→ **Aim of the task**
Which lines of the data below hold "none"? Copy each of them.
===============
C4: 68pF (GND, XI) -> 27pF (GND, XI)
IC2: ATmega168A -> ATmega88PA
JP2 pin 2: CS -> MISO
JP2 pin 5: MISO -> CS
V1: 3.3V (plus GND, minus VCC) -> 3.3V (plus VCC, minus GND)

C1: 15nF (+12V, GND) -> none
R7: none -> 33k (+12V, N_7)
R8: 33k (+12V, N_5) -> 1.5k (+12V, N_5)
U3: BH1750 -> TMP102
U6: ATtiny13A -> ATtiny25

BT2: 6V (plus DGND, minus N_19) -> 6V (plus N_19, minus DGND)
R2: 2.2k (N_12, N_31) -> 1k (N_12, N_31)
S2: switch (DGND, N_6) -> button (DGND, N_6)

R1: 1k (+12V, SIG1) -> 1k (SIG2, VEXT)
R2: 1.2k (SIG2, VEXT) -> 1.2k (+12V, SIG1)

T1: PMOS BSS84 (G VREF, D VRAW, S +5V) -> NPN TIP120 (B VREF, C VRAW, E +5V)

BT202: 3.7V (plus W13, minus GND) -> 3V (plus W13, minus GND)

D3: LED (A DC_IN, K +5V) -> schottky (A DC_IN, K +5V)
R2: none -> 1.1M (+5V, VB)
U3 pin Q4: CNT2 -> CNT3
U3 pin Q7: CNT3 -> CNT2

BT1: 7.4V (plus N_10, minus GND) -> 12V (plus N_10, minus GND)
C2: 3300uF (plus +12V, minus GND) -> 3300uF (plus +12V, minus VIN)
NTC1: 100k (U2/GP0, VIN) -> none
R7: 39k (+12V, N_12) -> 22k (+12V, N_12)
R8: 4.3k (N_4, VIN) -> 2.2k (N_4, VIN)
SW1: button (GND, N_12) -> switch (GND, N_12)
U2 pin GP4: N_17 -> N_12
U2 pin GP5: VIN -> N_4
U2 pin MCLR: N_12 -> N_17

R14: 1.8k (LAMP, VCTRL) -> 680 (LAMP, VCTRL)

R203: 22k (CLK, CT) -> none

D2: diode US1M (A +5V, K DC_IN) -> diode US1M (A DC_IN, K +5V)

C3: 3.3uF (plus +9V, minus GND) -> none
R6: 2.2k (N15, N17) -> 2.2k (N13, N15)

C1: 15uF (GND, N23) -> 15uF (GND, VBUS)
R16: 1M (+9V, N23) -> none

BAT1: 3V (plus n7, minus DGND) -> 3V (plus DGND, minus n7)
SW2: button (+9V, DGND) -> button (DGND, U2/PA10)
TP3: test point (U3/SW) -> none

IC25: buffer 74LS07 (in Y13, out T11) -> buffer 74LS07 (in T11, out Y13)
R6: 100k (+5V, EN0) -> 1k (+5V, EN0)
===============
→ **Task response**
C1: 15nF (+12V, GND) -> none
R7: none -> 33k (+12V, N_7)
R2: none -> 1.1M (+5V, VB)
NTC1: 100k (U2/GP0, VIN) -> none
R203: 22k (CLK, CT) -> none
C3: 3.3uF (plus +9V, minus GND) -> none
R16: 1M (+9V, N23) -> none
TP3: test point (U3/SW) -> none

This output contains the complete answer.